**What the exercise asks**
From the records below, print exactly the lines starting at the one containing "D10: diode 1N4004" and ending at the one containing "C2: 6.8uF (BUF, G8) -> none", ends included, and nothing else.

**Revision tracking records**
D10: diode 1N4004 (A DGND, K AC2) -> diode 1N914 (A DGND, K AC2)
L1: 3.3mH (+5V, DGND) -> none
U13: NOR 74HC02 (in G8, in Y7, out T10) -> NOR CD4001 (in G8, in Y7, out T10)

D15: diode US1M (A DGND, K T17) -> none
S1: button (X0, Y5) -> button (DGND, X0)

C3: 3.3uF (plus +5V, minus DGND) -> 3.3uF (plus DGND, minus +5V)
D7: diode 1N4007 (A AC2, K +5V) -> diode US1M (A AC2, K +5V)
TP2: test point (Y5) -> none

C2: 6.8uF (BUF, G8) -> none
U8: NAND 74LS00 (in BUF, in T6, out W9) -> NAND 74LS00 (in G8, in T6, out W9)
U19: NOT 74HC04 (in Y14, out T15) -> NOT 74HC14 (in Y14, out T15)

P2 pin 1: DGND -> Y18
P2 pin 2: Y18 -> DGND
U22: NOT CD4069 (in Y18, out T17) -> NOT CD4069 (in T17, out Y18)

---

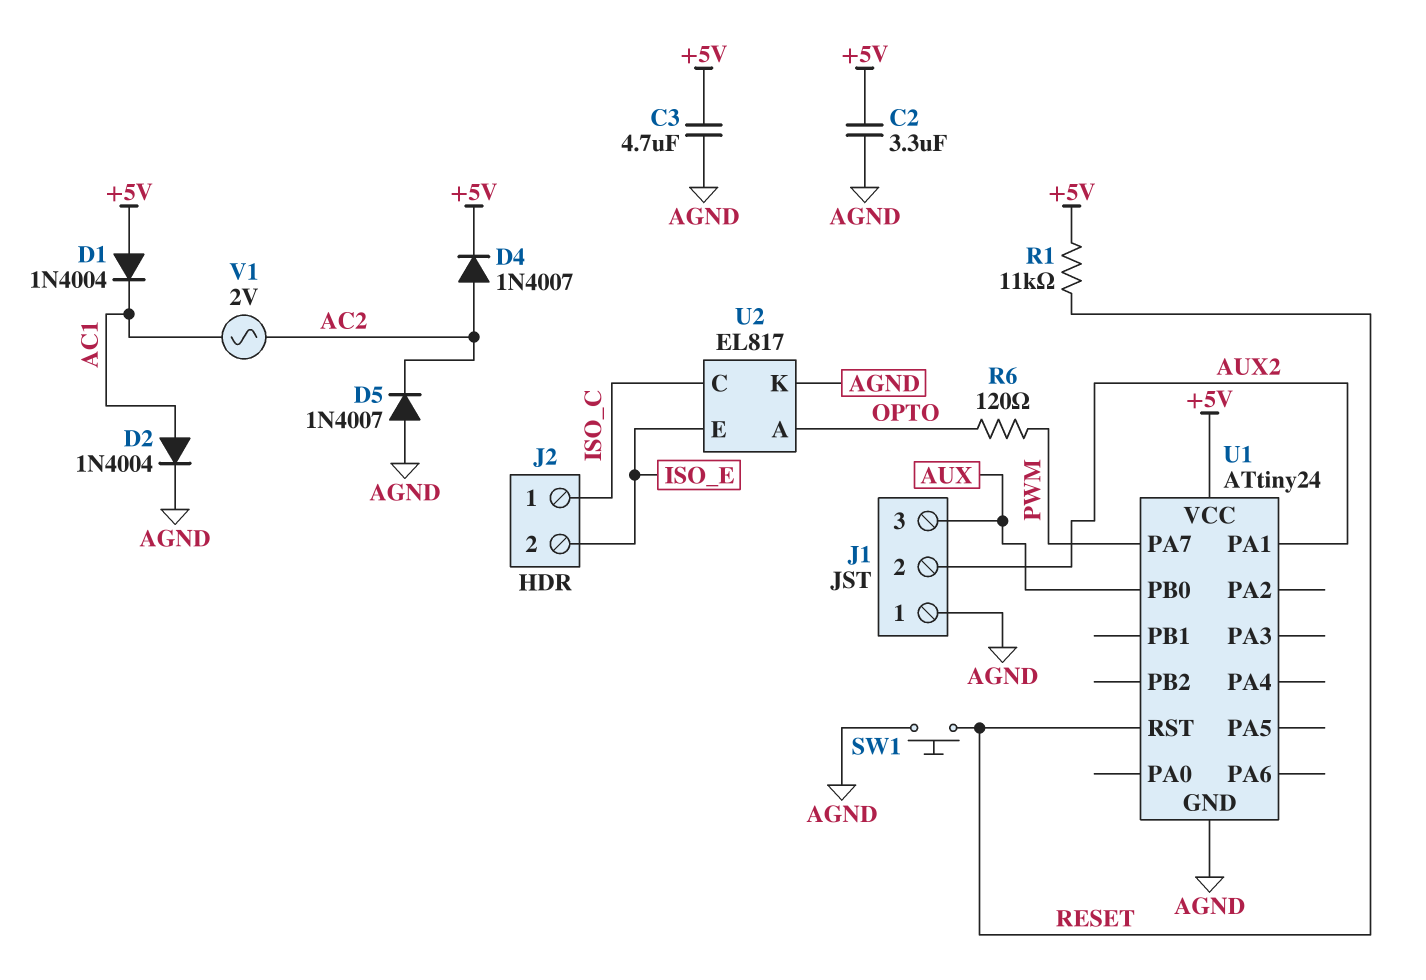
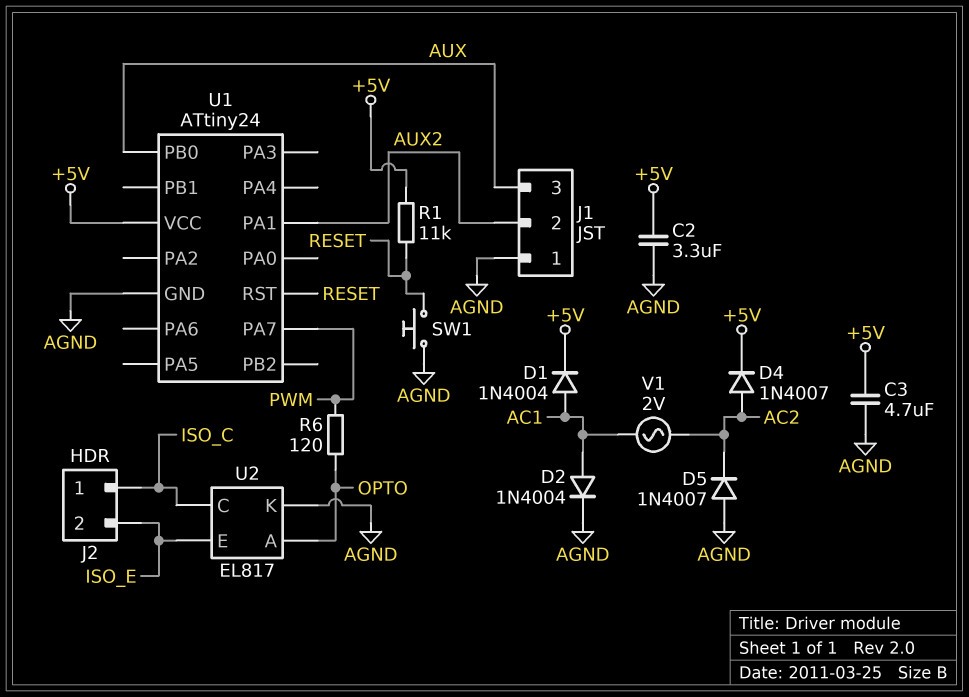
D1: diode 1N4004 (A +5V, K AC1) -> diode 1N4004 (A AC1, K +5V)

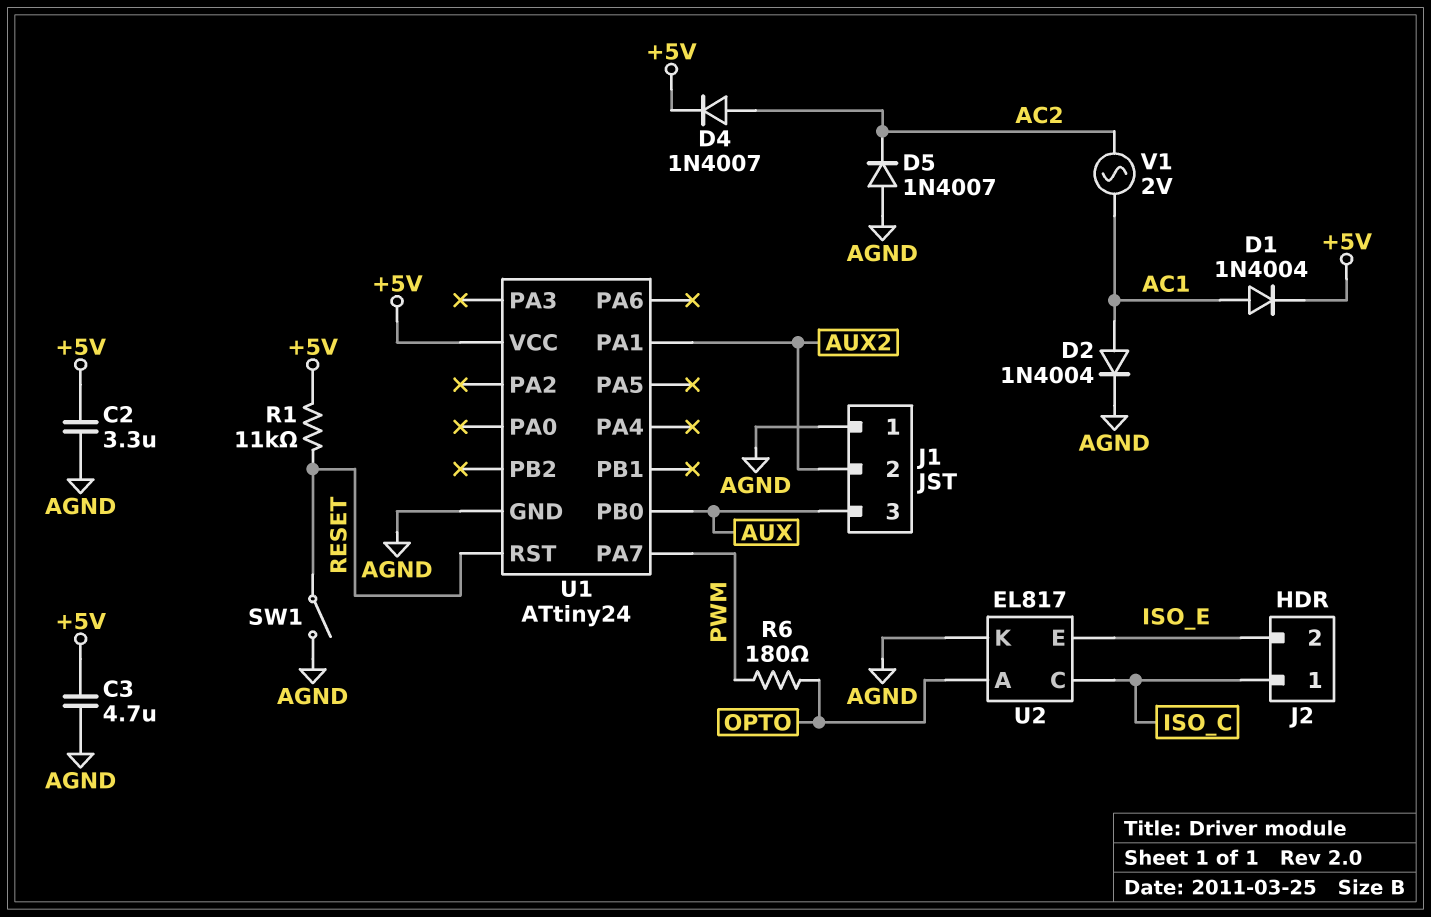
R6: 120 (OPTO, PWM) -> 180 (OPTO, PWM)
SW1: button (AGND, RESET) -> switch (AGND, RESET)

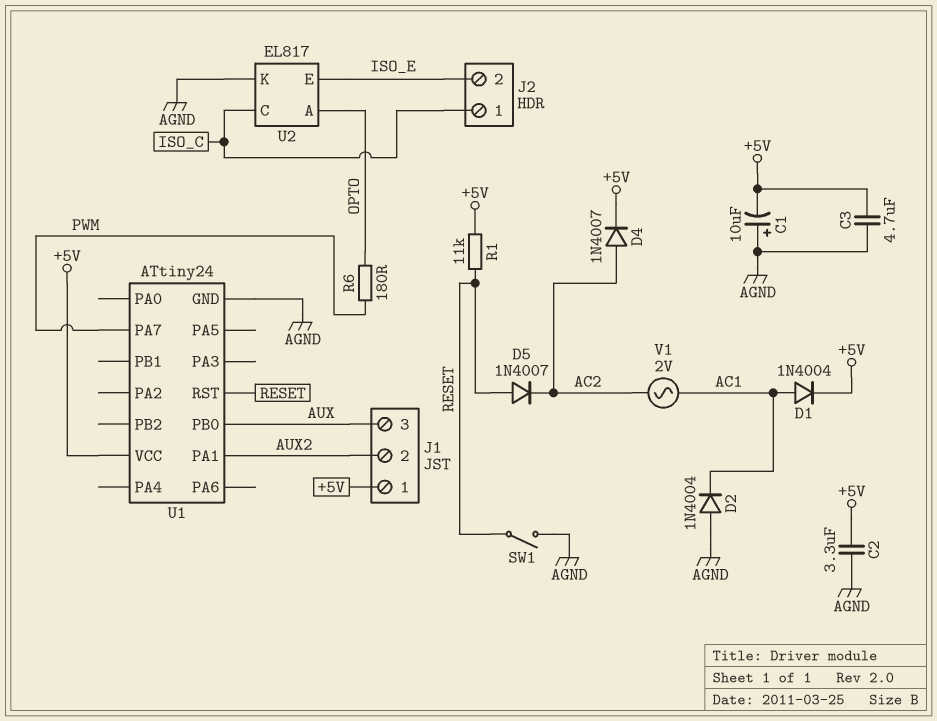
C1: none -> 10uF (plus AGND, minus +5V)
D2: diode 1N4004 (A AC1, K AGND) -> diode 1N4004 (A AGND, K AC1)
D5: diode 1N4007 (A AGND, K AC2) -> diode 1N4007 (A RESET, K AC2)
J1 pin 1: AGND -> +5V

...

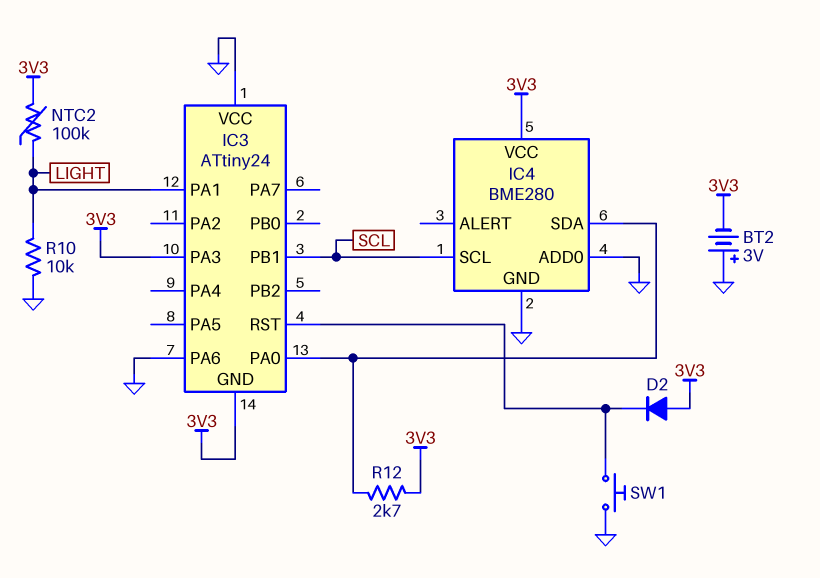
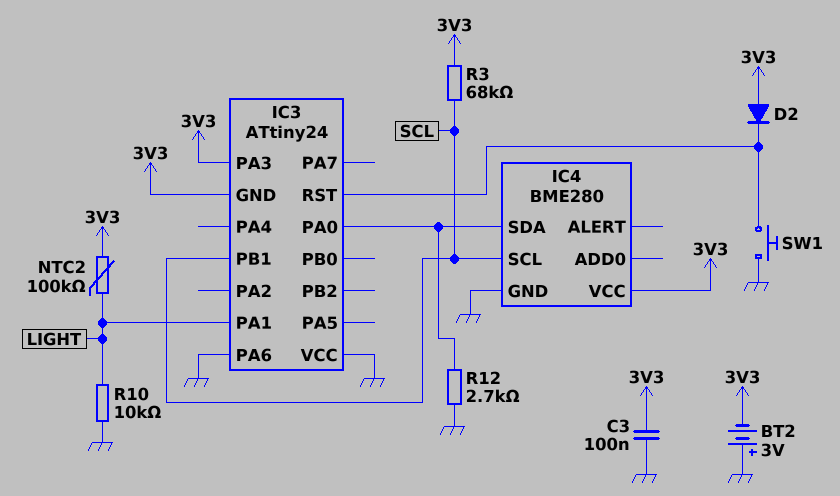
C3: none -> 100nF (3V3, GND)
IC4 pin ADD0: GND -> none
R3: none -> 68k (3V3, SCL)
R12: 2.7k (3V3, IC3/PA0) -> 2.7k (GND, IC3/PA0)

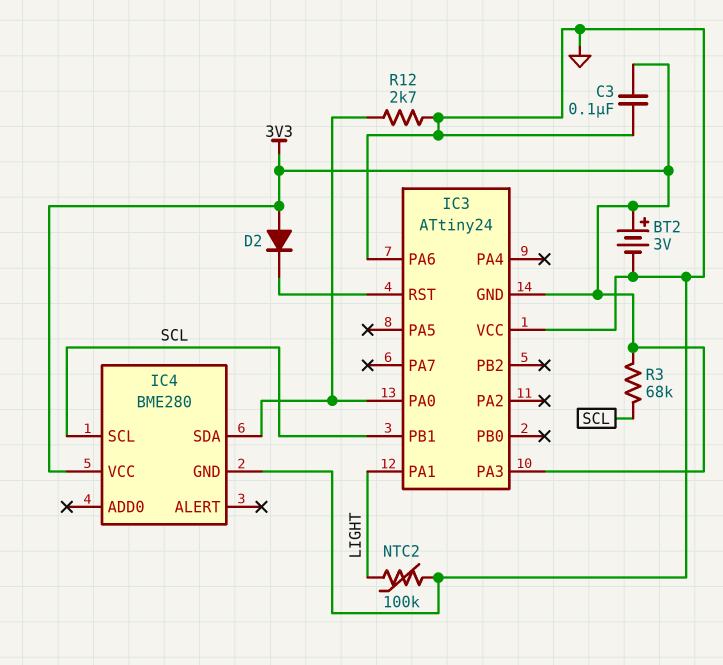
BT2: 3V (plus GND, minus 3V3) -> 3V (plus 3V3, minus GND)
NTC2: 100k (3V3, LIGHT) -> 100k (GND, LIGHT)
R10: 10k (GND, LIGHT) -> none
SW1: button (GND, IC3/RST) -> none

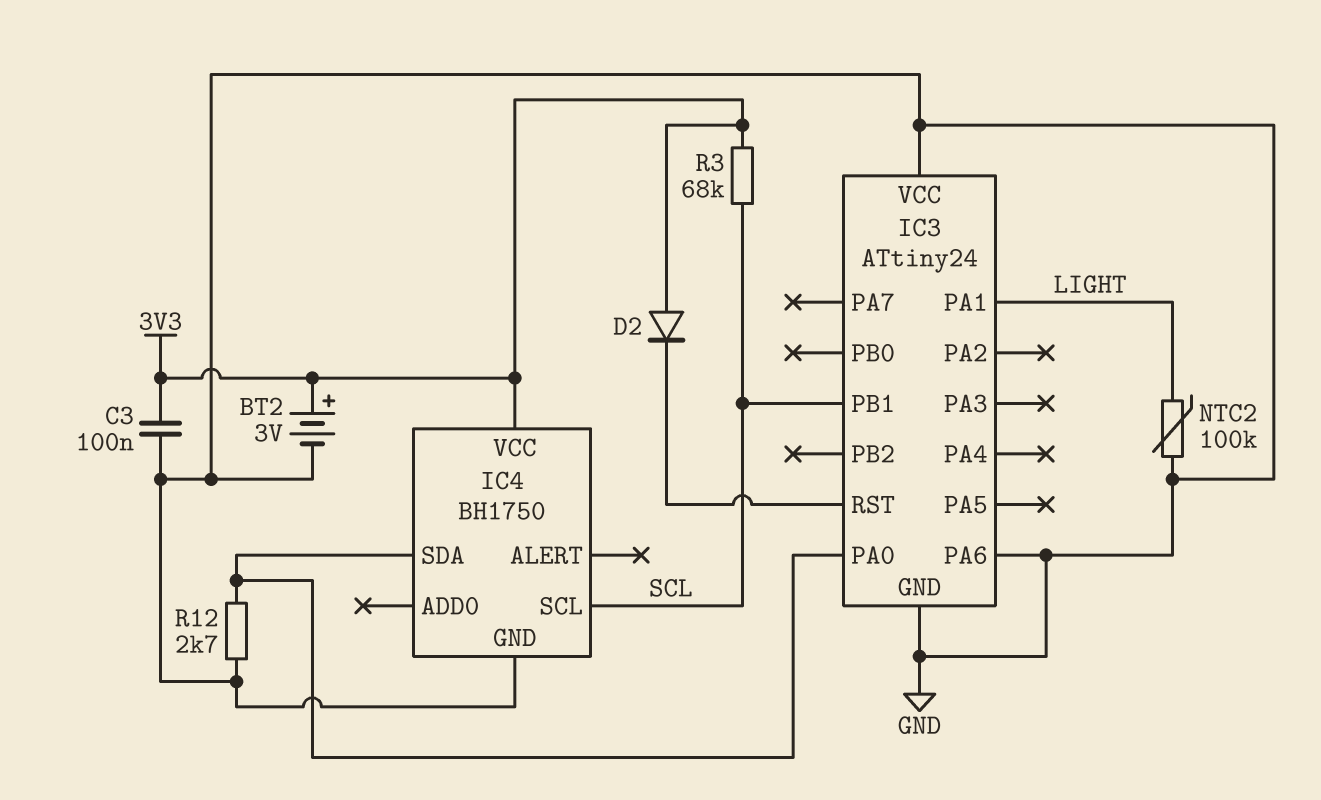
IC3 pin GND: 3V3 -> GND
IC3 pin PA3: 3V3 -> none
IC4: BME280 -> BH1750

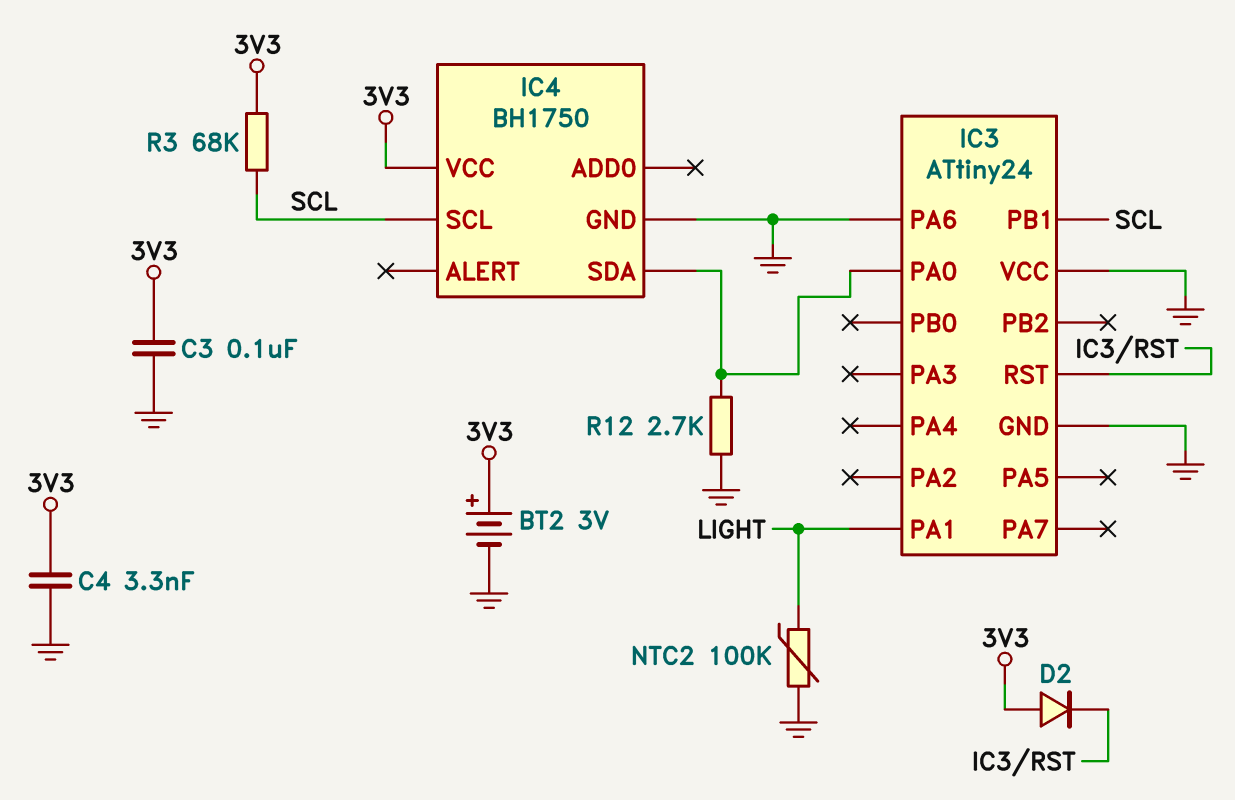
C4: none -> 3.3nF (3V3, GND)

**Result of this task**
D10: diode 1N4004 (A DGND, K AC2) -> diode 1N914 (A DGND, K AC2)
L1: 3.3mH (+5V, DGND) -> none
U13: NOR 74HC02 (in G8, in Y7, out T10) -> NOR CD4001 (in G8, in Y7, out T10)

D15: diode US1M (A DGND, K T17) -> none
S1: button (X0, Y5) -> button (DGND, X0)

C3: 3.3uF (plus +5V, minus DGND) -> 3.3uF (plus DGND, minus +5V)
D7: diode 1N4007 (A AC2, K +5V) -> diode US1M (A AC2, K +5V)
TP2: test point (Y5) -> none

C2: 6.8uF (BUF, G8) -> none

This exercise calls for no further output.